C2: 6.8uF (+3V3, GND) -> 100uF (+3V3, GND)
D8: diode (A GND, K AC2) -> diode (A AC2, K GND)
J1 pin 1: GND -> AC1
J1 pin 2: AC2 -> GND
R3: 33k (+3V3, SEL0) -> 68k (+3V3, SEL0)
* * *
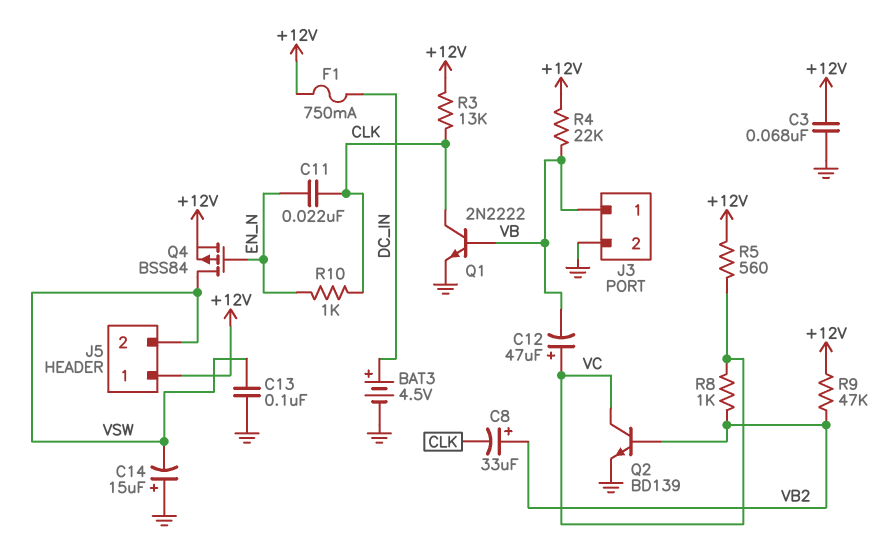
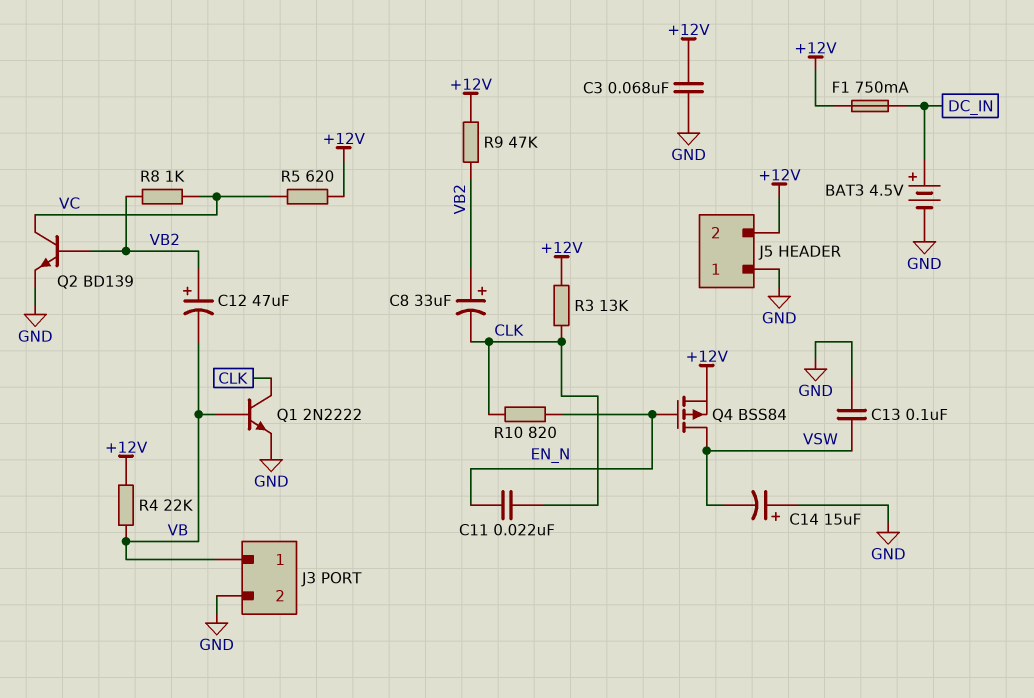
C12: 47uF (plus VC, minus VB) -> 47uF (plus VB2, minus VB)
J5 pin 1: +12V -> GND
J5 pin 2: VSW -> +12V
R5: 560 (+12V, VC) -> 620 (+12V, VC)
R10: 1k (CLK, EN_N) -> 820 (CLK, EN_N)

EXERCISE REQUIREMENTS –
Output should match, line for line, the stretch of the material above from the line holding "J5 pin 2: VSW -> +12V" through the line holding "R10: 1k (CLK, EN_N) -> 820 (CLK, EN_N)".

SOLVED EXERCISE –
J5 pin 2: VSW -> +12V
R5: 560 (+12V, VC) -> 620 (+12V, VC)
R10: 1k (CLK, EN_N) -> 820 (CLK, EN_N)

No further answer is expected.